> [PROBLEM] Count the rows of the material below that contain the string "line", with case taken into account, and reply with that number alone.

> [DATA SUPPLIED]
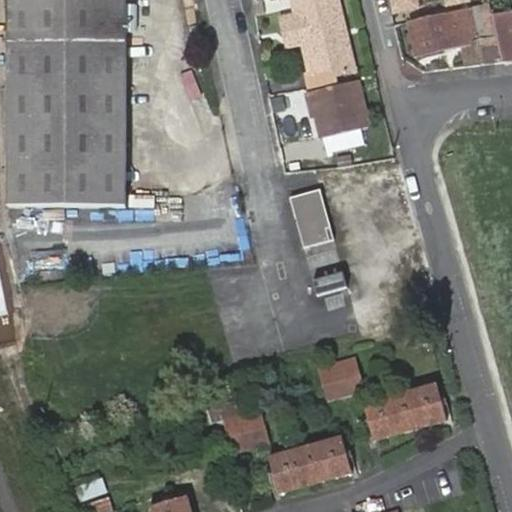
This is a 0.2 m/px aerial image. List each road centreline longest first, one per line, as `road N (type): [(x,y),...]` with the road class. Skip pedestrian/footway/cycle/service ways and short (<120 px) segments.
road 1 (residential): [(405,110),(511,493)]
road 2 (residential): [(221,0),(258,173),(302,324)]
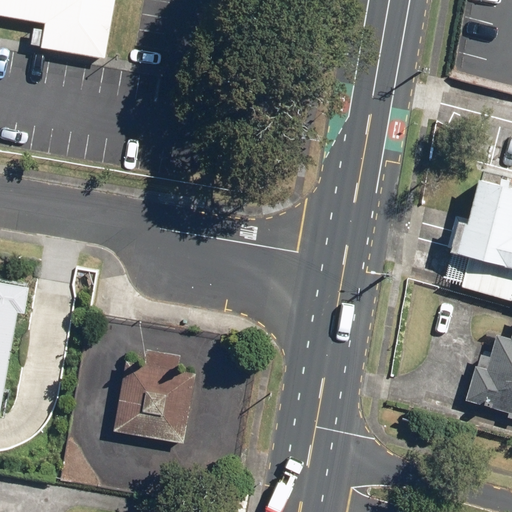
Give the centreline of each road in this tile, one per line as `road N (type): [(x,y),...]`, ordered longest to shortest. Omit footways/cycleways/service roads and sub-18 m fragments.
road 1 (residential): [(0,198),(344,258)]
road 2 (primary): [(389,0),(344,258)]
road 3 (residential): [(311,451),(511,508)]
road 4 (primary): [(344,258),(311,451)]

> [OUTPUT BELOW] 2